Exercise
Each line below should be reproduced without any alteration.

Source records:
== Segment start ==
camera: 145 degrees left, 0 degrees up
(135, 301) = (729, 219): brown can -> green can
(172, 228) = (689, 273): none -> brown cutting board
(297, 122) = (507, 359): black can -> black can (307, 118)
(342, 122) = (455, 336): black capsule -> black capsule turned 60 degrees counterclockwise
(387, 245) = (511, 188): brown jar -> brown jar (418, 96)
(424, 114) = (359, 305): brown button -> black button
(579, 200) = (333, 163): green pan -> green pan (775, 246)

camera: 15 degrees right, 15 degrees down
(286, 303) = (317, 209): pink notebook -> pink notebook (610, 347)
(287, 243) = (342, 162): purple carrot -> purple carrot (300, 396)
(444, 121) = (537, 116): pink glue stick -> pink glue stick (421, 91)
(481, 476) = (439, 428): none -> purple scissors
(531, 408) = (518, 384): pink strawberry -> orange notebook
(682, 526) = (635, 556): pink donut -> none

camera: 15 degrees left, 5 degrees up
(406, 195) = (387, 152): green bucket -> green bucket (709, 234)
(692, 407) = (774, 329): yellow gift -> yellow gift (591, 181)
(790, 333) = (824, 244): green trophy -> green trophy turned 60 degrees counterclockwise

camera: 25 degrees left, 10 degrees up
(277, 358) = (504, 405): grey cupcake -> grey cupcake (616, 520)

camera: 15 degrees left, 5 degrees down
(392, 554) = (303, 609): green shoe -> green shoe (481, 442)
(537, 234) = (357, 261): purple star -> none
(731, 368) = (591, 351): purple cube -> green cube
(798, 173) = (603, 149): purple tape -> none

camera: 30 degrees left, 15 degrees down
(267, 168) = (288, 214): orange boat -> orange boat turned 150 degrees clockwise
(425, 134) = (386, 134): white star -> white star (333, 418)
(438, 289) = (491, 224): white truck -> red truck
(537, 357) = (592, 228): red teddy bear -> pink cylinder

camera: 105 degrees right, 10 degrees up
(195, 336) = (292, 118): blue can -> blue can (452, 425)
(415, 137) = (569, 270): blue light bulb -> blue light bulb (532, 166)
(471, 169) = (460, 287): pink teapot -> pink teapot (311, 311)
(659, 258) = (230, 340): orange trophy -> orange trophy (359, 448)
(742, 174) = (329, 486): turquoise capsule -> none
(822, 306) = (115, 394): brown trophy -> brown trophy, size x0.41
== Segment end ==
Output
camera: 145 degrees left, 0 degrees up
(135, 301) = (729, 219): brown can -> green can
(172, 228) = (689, 273): none -> brown cutting board
(297, 122) = (507, 359): black can -> black can (307, 118)
(342, 122) = (455, 336): black capsule -> black capsule turned 60 degrees counterclockwise
(387, 245) = (511, 188): brown jar -> brown jar (418, 96)
(424, 114) = (359, 305): brown button -> black button
(579, 200) = (333, 163): green pan -> green pan (775, 246)

camera: 15 degrees right, 15 degrees down
(286, 303) = (317, 209): pink notebook -> pink notebook (610, 347)
(287, 243) = (342, 162): purple carrot -> purple carrot (300, 396)
(444, 121) = (537, 116): pink glue stick -> pink glue stick (421, 91)
(481, 476) = (439, 428): none -> purple scissors
(531, 408) = (518, 384): pink strawberry -> orange notebook
(682, 526) = (635, 556): pink donut -> none

camera: 15 degrees left, 5 degrees up
(406, 195) = (387, 152): green bucket -> green bucket (709, 234)
(692, 407) = (774, 329): yellow gift -> yellow gift (591, 181)
(790, 333) = (824, 244): green trophy -> green trophy turned 60 degrees counterclockwise

camera: 25 degrees left, 10 degrees up
(277, 358) = (504, 405): grey cupcake -> grey cupcake (616, 520)

camera: 15 degrees left, 5 degrees down
(392, 554) = (303, 609): green shoe -> green shoe (481, 442)
(537, 234) = (357, 261): purple star -> none
(731, 368) = (591, 351): purple cube -> green cube
(798, 173) = (603, 149): purple tape -> none

camera: 30 degrees left, 15 degrees down
(267, 168) = (288, 214): orange boat -> orange boat turned 150 degrees clockwise
(425, 134) = (386, 134): white star -> white star (333, 418)
(438, 289) = (491, 224): white truck -> red truck
(537, 357) = (592, 228): red teddy bear -> pink cylinder

camera: 105 degrees right, 10 degrees up
(195, 336) = (292, 118): blue can -> blue can (452, 425)
(415, 137) = (569, 270): blue light bulb -> blue light bulb (532, 166)
(471, 169) = (460, 287): pink teapot -> pink teapot (311, 311)
(659, 258) = (230, 340): orange trophy -> orange trophy (359, 448)
(742, 174) = (329, 486): turquoise capsule -> none
(822, 306) = (115, 394): brown trophy -> brown trophy, size x0.41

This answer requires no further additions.